- **DATA**
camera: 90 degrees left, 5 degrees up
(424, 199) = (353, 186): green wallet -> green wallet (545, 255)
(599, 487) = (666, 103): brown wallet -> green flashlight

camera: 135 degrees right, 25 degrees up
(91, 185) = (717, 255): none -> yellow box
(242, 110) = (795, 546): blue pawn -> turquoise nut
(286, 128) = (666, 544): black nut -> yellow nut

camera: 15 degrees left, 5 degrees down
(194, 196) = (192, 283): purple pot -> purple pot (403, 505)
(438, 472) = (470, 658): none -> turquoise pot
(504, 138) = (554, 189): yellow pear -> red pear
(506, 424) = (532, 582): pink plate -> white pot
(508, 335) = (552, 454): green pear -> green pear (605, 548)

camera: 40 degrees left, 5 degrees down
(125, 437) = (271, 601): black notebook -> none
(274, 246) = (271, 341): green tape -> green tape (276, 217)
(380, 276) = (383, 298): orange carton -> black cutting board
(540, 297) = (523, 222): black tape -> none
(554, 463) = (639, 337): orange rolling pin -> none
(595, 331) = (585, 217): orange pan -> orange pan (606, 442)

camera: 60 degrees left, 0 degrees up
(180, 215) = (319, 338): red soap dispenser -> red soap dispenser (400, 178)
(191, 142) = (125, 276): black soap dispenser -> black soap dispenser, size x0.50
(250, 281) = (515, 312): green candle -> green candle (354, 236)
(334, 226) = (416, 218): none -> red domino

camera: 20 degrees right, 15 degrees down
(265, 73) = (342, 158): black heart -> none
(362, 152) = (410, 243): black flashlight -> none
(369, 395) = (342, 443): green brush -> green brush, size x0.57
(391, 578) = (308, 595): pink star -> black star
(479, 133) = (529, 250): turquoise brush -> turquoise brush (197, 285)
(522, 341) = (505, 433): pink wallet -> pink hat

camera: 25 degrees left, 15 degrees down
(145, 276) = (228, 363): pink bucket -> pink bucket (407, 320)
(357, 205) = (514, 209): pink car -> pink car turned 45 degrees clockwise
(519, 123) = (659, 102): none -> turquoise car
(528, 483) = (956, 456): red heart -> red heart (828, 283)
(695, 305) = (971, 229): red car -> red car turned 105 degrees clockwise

- **EXERCISE REQUIREMENTS**
Repeat the entries above verbatim, but only from the line that has "(125, 437) = (271, 601): black" down to the line that has "(250, 281) = (515, 312): green", inclusive.

- **OUTPUT FOR THIS EXERCISE**
(125, 437) = (271, 601): black notebook -> none
(274, 246) = (271, 341): green tape -> green tape (276, 217)
(380, 276) = (383, 298): orange carton -> black cutting board
(540, 297) = (523, 222): black tape -> none
(554, 463) = (639, 337): orange rolling pin -> none
(595, 331) = (585, 217): orange pan -> orange pan (606, 442)

camera: 60 degrees left, 0 degrees up
(180, 215) = (319, 338): red soap dispenser -> red soap dispenser (400, 178)
(191, 142) = (125, 276): black soap dispenser -> black soap dispenser, size x0.50
(250, 281) = (515, 312): green candle -> green candle (354, 236)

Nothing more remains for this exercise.